EXERCISE GOAL:
Where a line below includes the word "traffic", copy that line.

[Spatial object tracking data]

---

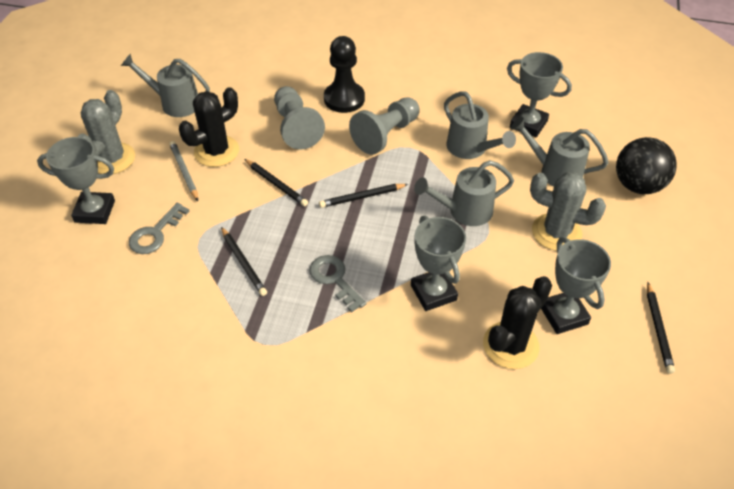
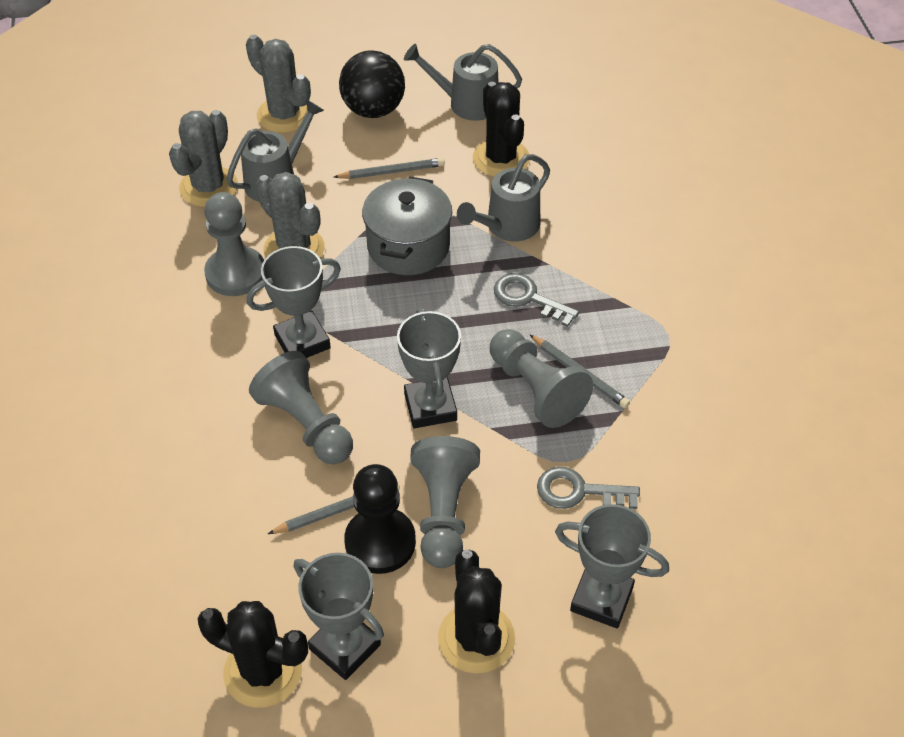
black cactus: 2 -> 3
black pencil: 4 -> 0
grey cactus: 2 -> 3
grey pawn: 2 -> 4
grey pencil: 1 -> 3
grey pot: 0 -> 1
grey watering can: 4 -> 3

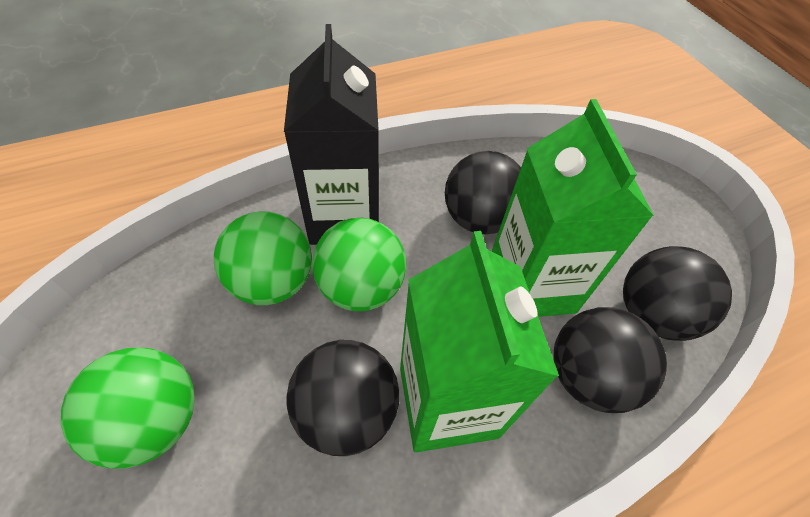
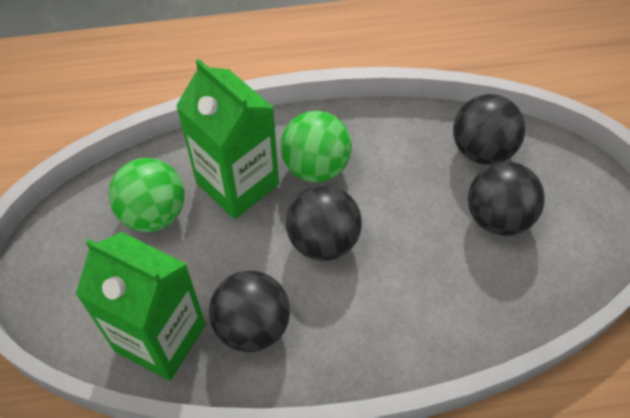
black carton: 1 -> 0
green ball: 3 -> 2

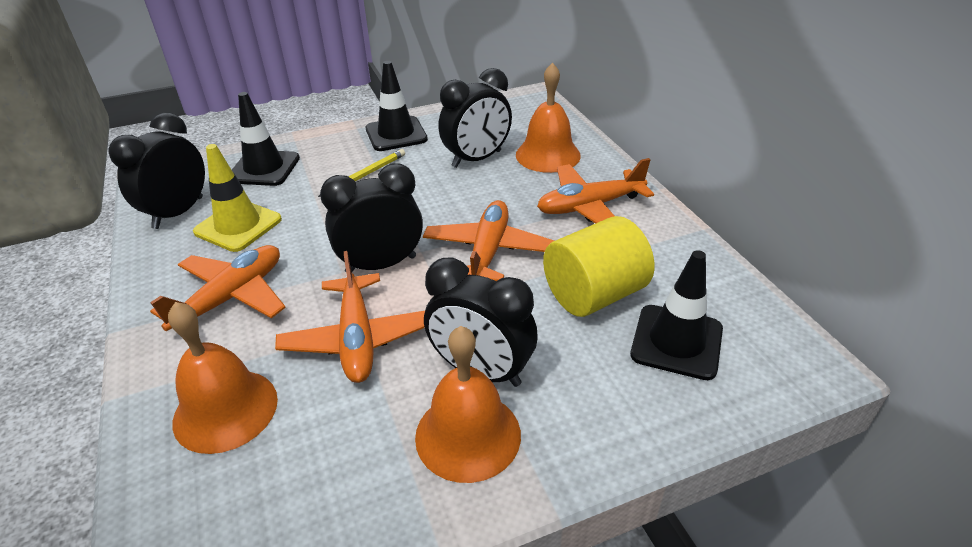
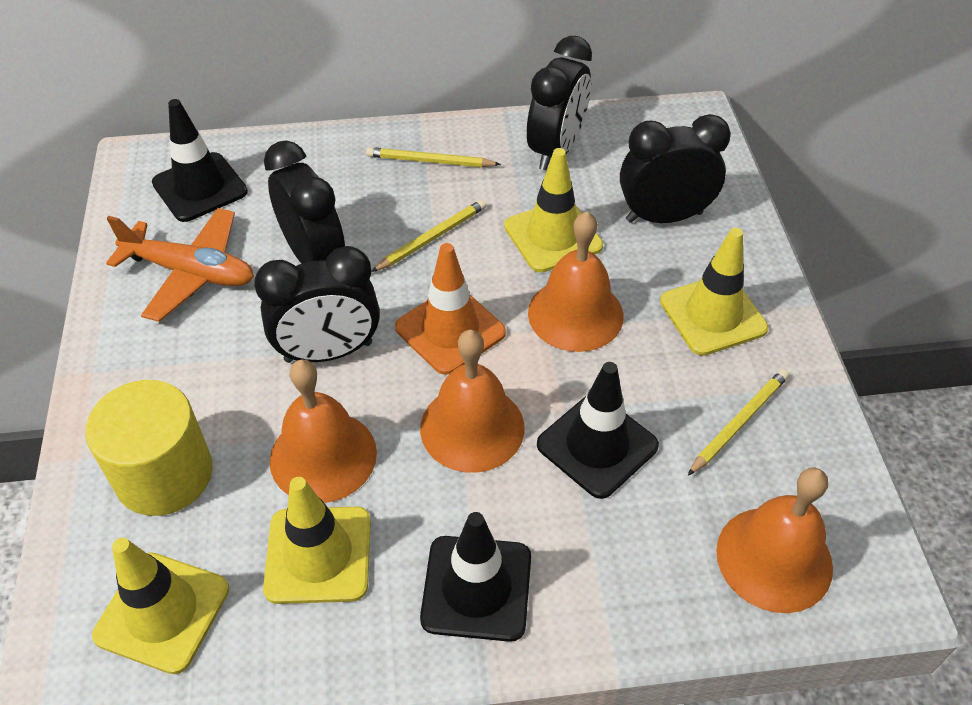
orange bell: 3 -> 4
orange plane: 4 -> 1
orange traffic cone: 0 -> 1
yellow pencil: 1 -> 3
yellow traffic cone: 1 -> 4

---

ANSWER FOR THE TASK:
orange traffic cone: 0 -> 1
yellow traffic cone: 1 -> 4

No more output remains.